──────── Extracted data ────────

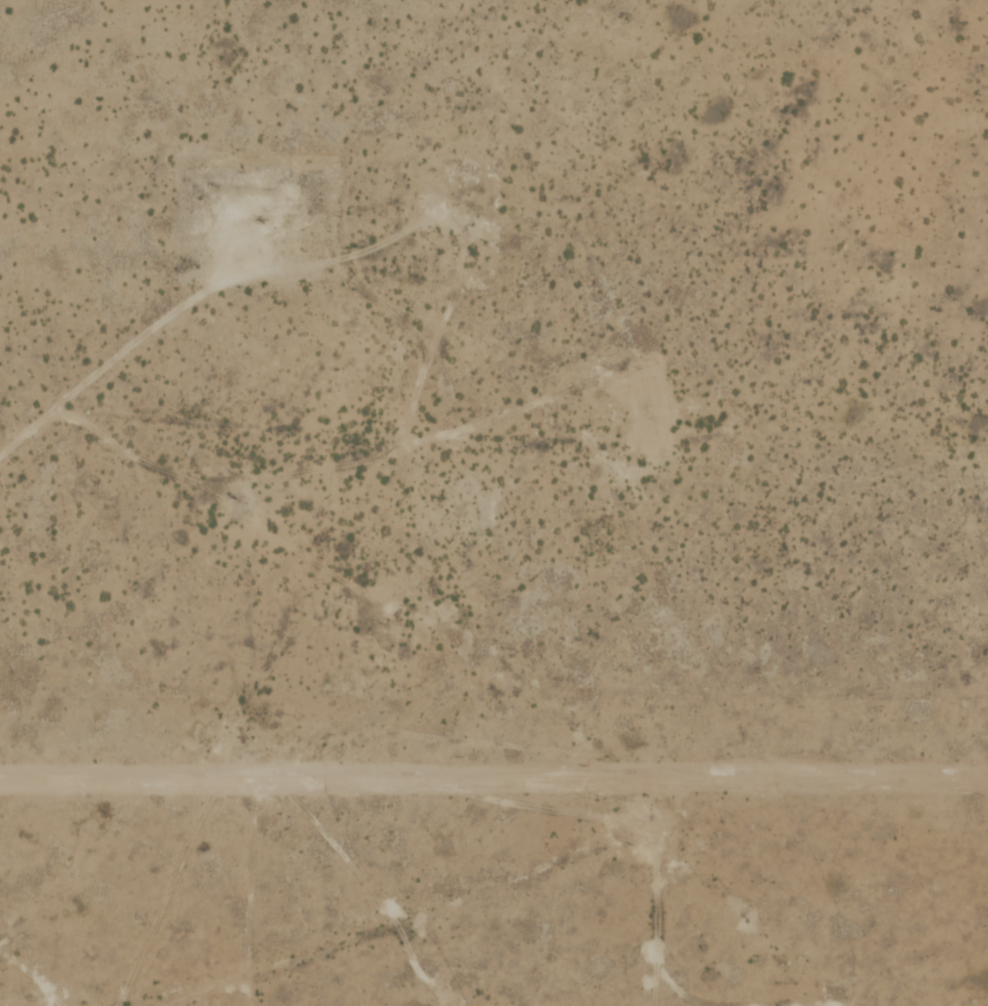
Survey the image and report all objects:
road: (636, 382)
road: (17, 413)
road: (274, 562)
road: (189, 787)
road: (319, 858)
road: (562, 874)

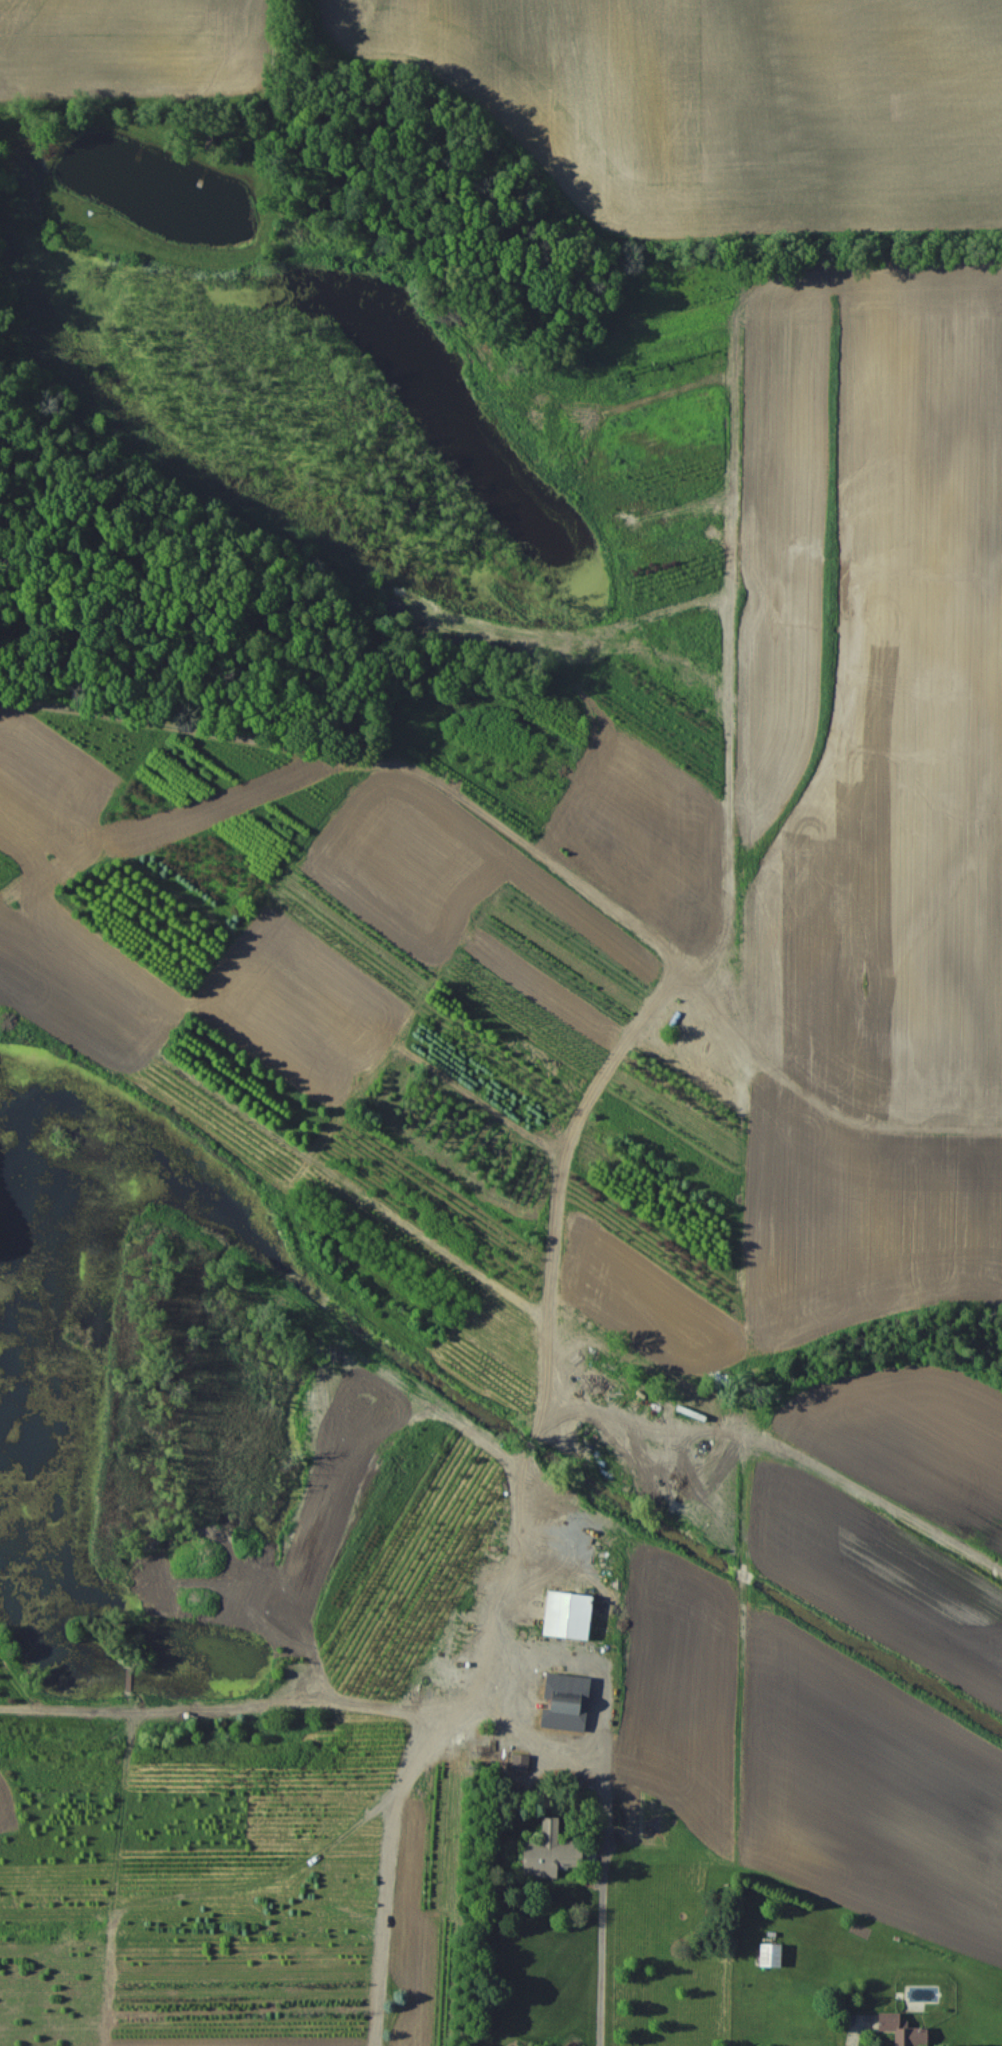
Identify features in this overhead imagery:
road: (514, 1562)
building: (568, 1616)
building: (566, 1702)
building: (520, 1762)
road: (605, 1779)
building: (549, 1853)
road: (388, 1926)
building: (770, 1955)
building: (900, 2030)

────────

## Exercise instructions
Your reply should repeat the entries above exactly, leaving the pictures out.

## Exercise response
Survey the image and report all objects:
road: (636, 382)
road: (17, 413)
road: (274, 562)
road: (189, 787)
road: (319, 858)
road: (562, 874)

Identify features in this overhead imagery:
road: (514, 1562)
building: (568, 1616)
building: (566, 1702)
building: (520, 1762)
road: (605, 1779)
building: (549, 1853)
road: (388, 1926)
building: (770, 1955)
building: (900, 2030)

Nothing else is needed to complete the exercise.